--- What is needed ---
Once you reach the line holding "C1: 330nF (+5V, GND) -> 100nF (+5V, GND)", write out that line and every later one exactly, ending with the last line of the data; write nothing else.
*** Opening Supplied records ***
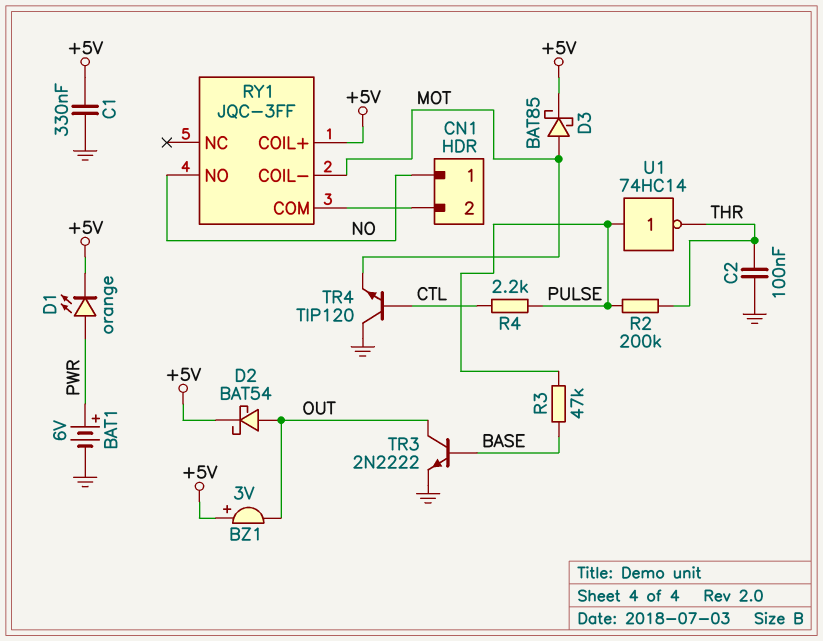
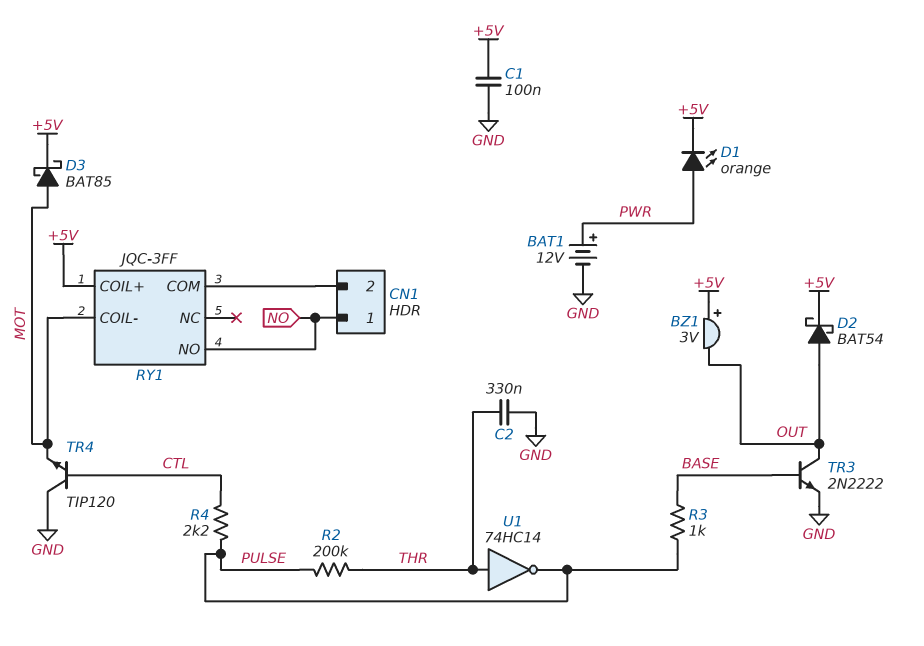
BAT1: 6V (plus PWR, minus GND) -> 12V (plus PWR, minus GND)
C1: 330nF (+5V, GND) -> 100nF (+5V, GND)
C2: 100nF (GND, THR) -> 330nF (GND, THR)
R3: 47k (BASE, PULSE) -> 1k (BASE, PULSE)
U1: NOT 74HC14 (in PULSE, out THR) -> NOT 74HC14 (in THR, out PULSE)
*** Closing Supplied records ***
--- Task response ---
C1: 330nF (+5V, GND) -> 100nF (+5V, GND)
C2: 100nF (GND, THR) -> 330nF (GND, THR)
R3: 47k (BASE, PULSE) -> 1k (BASE, PULSE)
U1: NOT 74HC14 (in PULSE, out THR) -> NOT 74HC14 (in THR, out PULSE)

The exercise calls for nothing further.